(Extracted data entries)
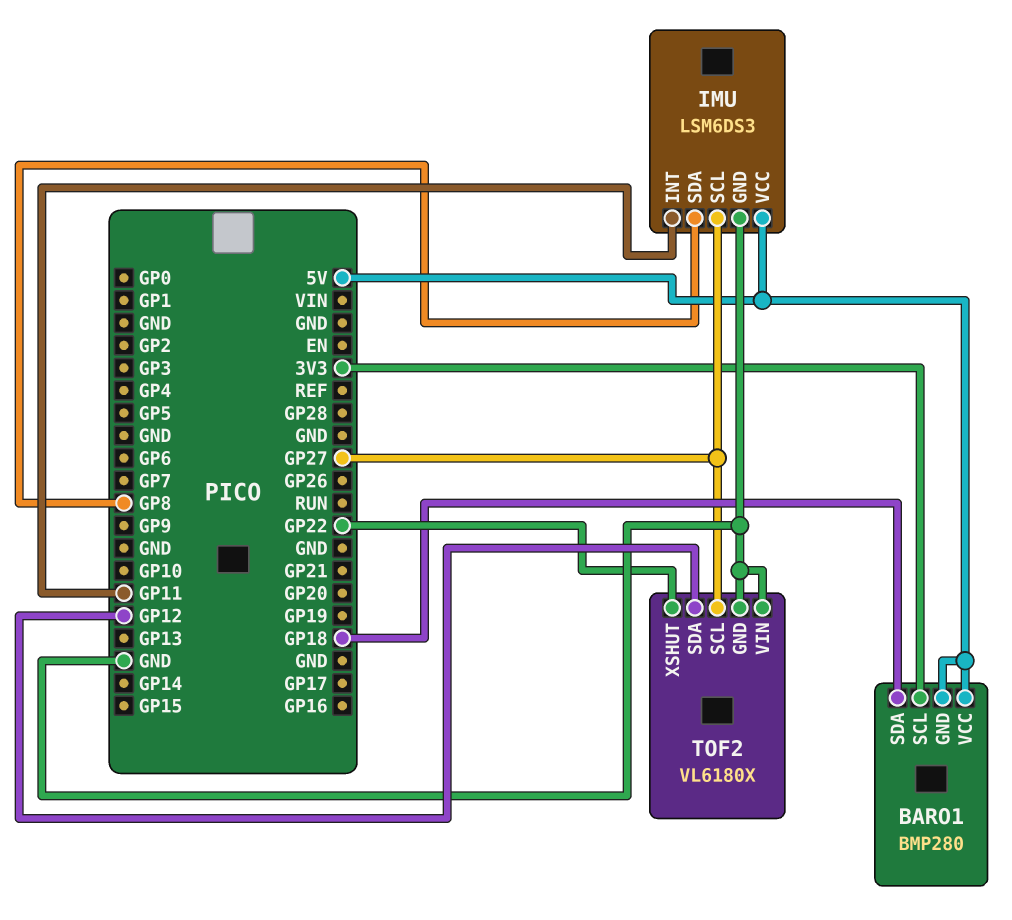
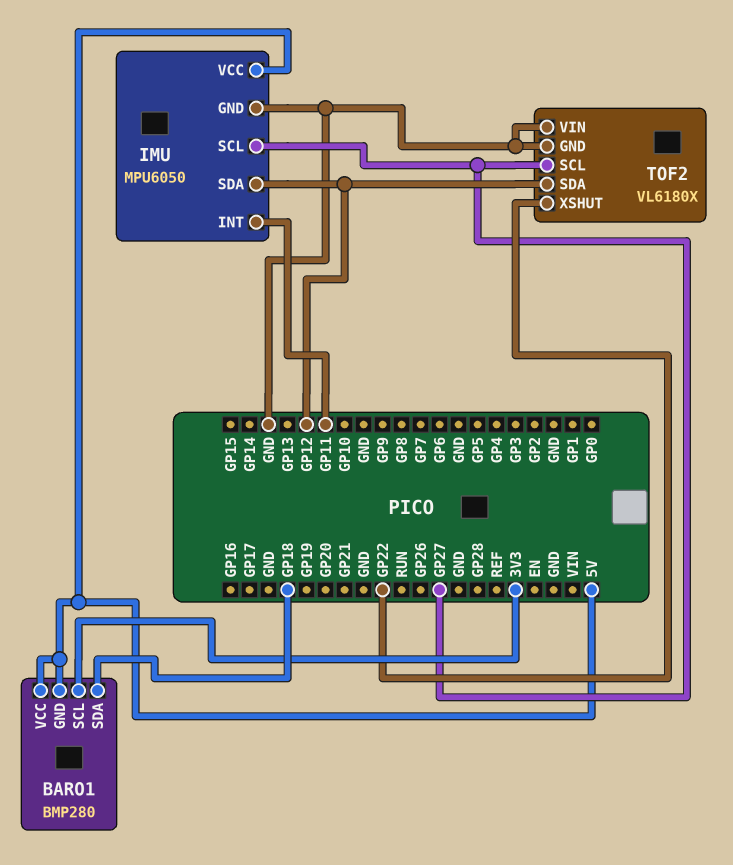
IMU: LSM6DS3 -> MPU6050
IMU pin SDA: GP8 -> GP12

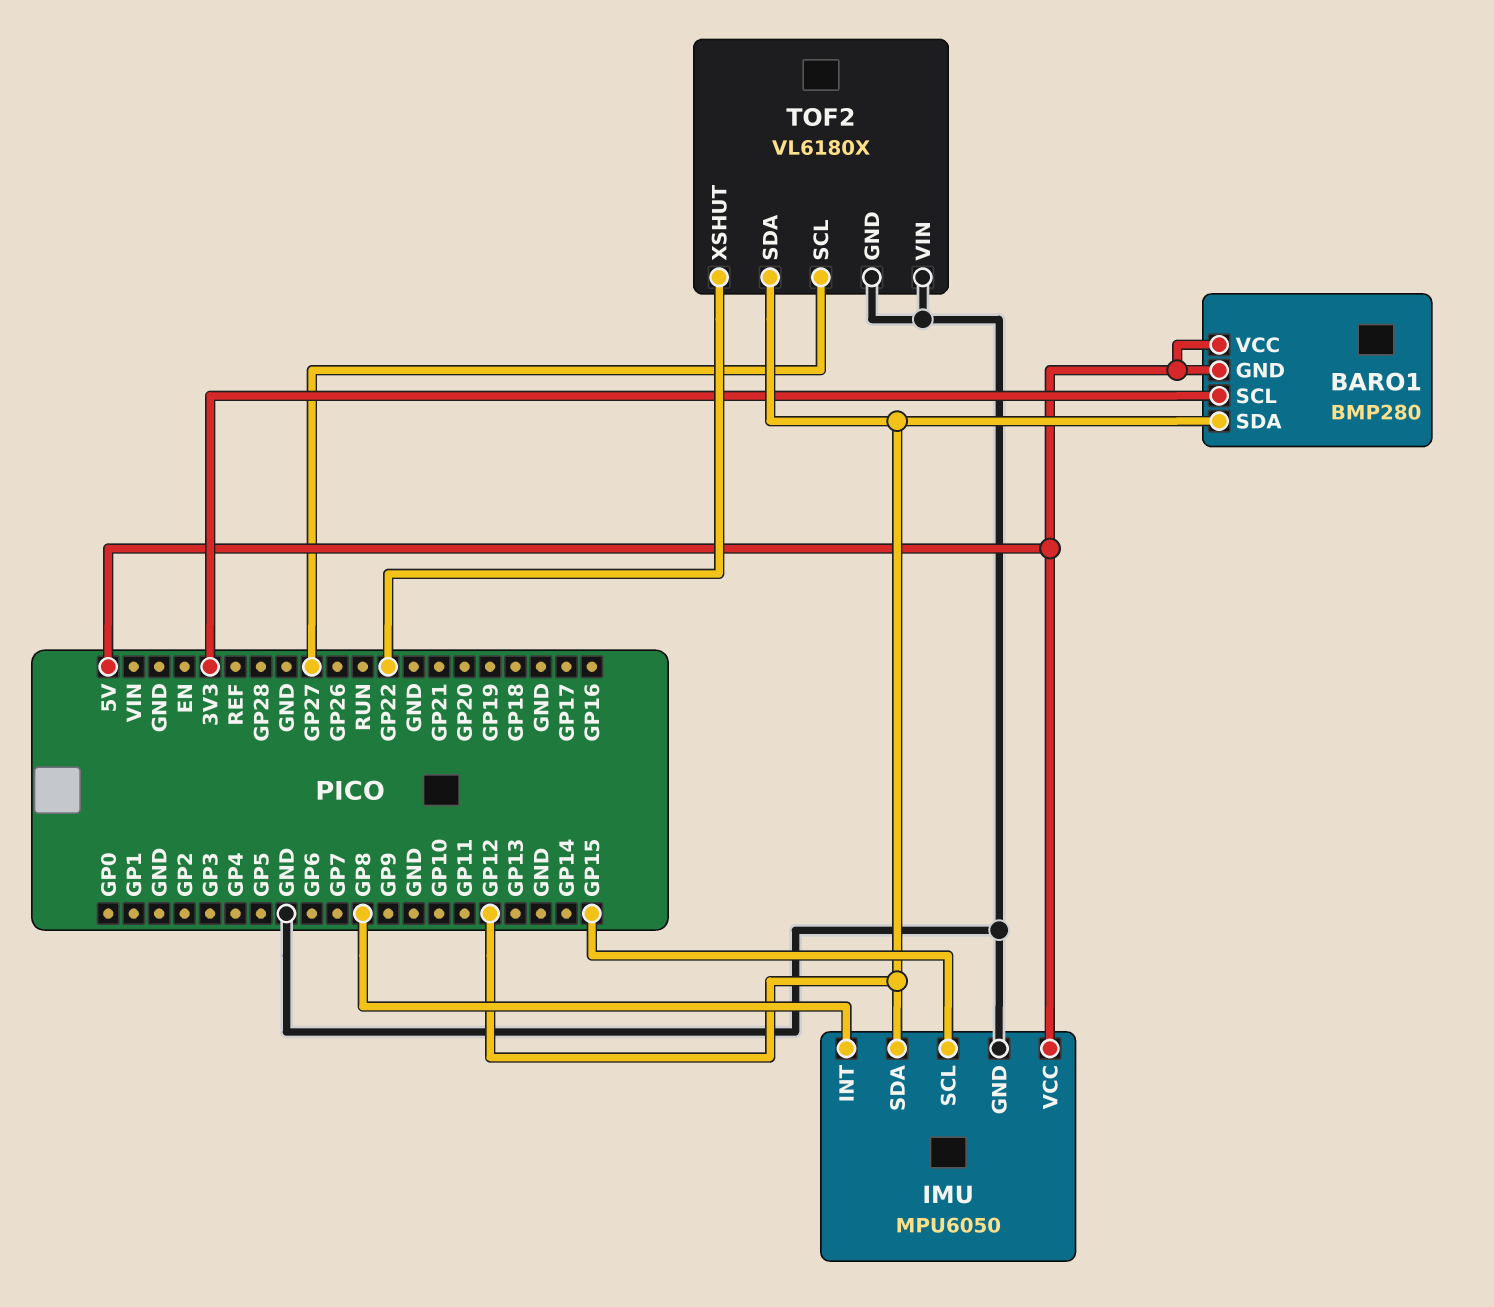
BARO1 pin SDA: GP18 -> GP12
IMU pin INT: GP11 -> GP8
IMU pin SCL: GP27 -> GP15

Exercise instructions: Set out every record exactly, images excluded.

Output for this task:
IMU: LSM6DS3 -> MPU6050
IMU pin SDA: GP8 -> GP12

BARO1 pin SDA: GP18 -> GP12
IMU pin INT: GP11 -> GP8
IMU pin SCL: GP27 -> GP15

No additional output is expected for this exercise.